* Exercise directions:
Copy every line from the material below that holds "plus".

_ _ _ _ _ _ _

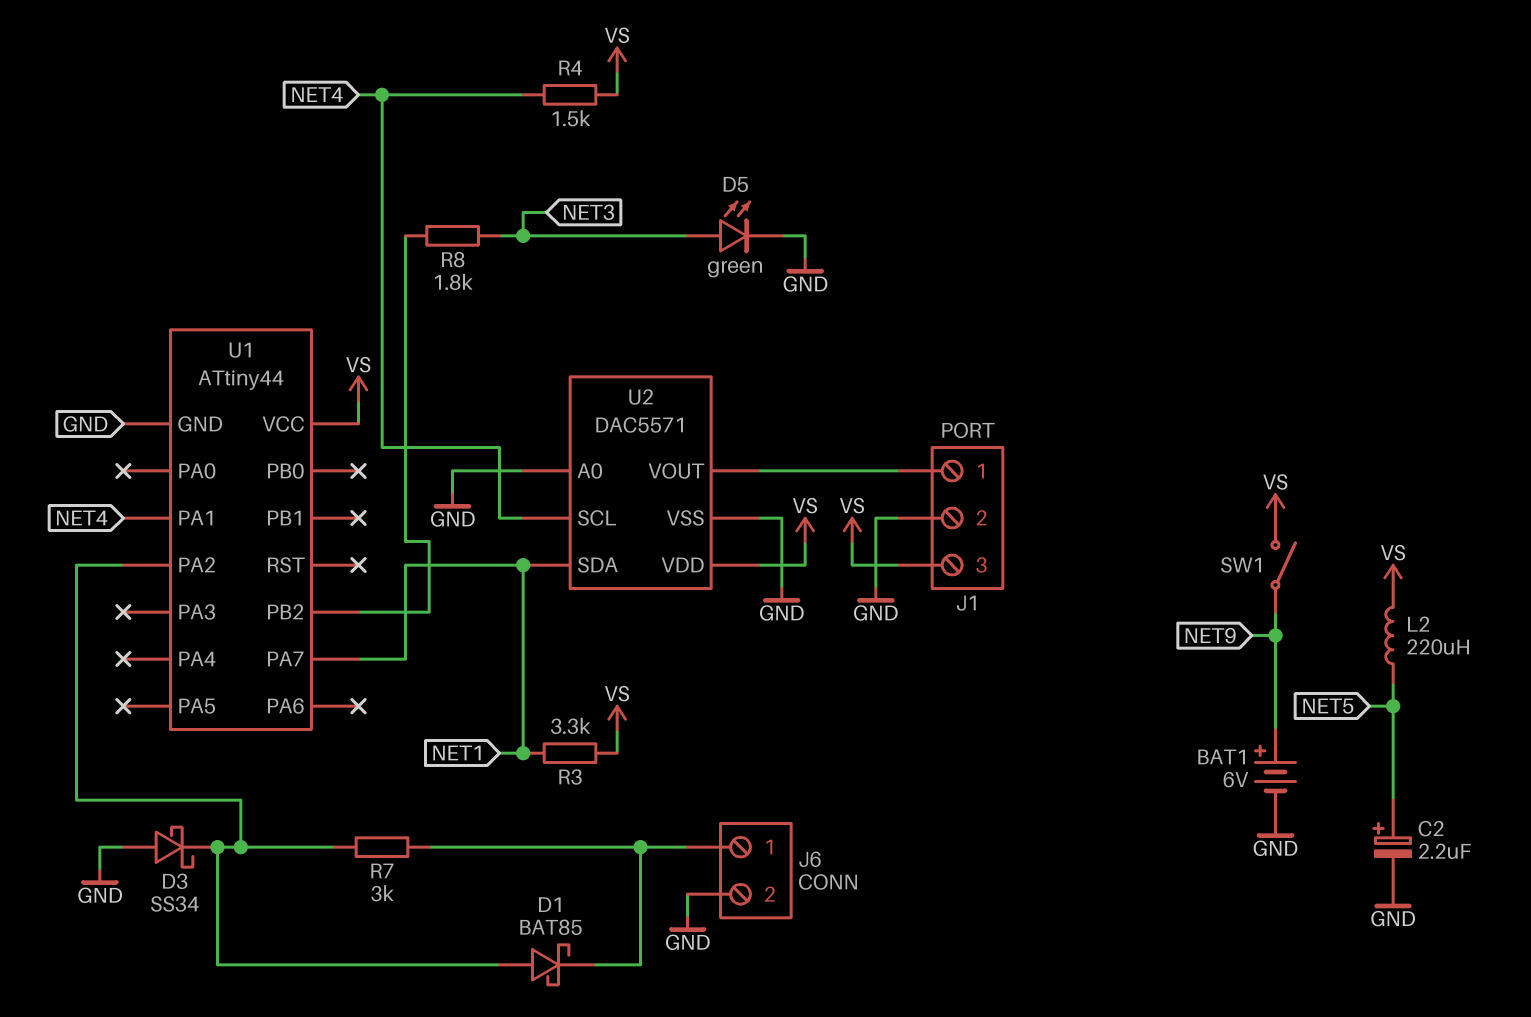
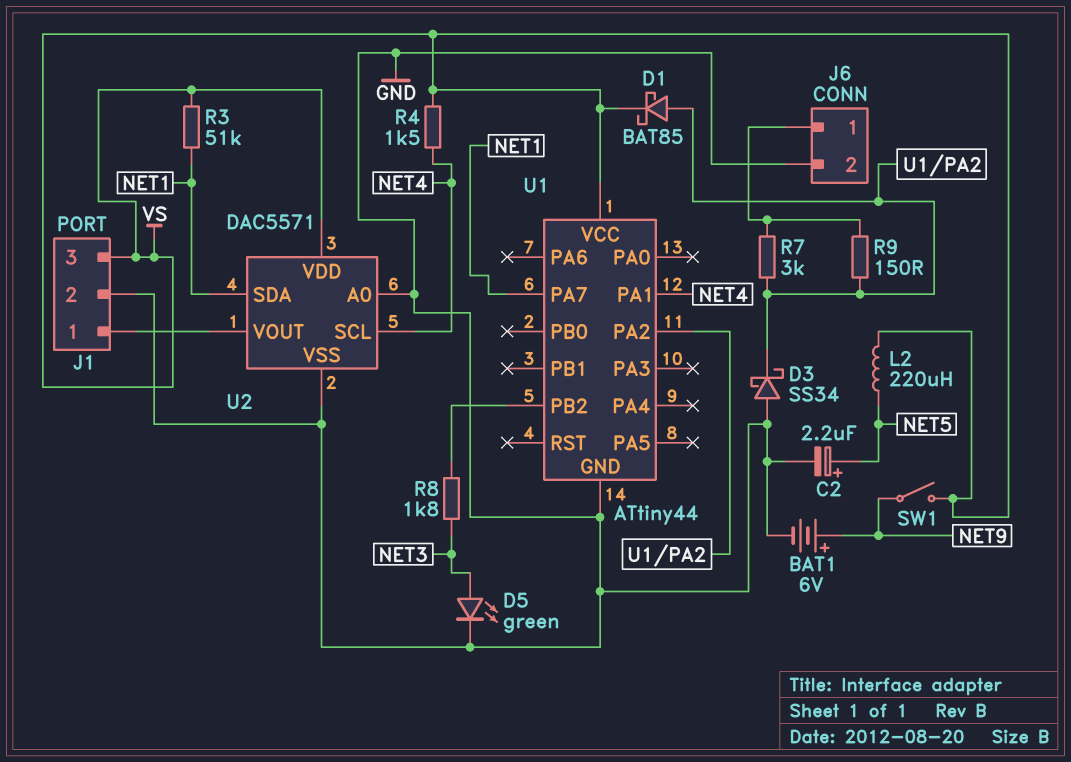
D1: schottky BAT85 (A U1/PA2, K J6/1) -> schottky BAT85 (A U1/PA2, K VS)
R3: 3.3k (NET1, VS) -> 51k (NET1, VS)
R9: none -> 150 (J6/1, U1/PA2)

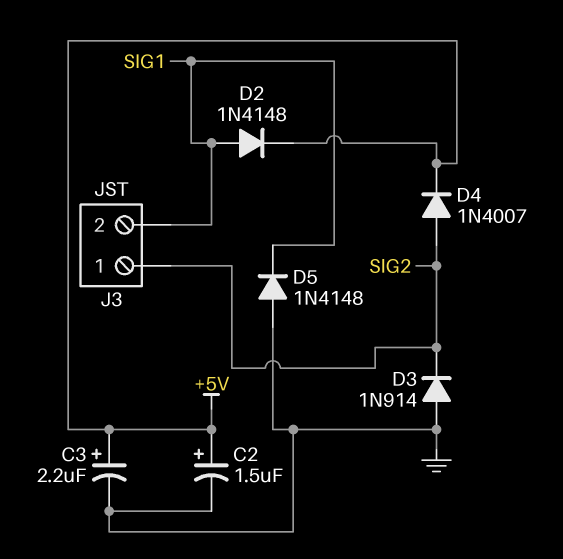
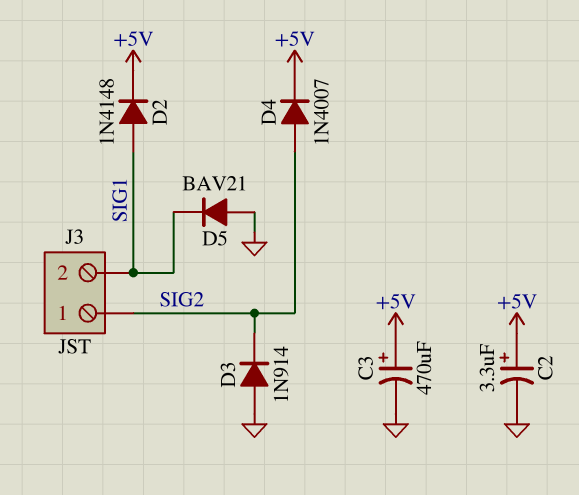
C2: 1.5uF (plus +5V, minus GND) -> 3.3uF (plus +5V, minus GND)
C3: 2.2uF (plus +5V, minus GND) -> 470uF (plus +5V, minus GND)
D5: diode 1N4148 (A GND, K SIG1) -> diode BAV21 (A GND, K SIG1)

_ _ _ _ _ _ _

* Result of the exercise:
C2: 1.5uF (plus +5V, minus GND) -> 3.3uF (plus +5V, minus GND)
C3: 2.2uF (plus +5V, minus GND) -> 470uF (plus +5V, minus GND)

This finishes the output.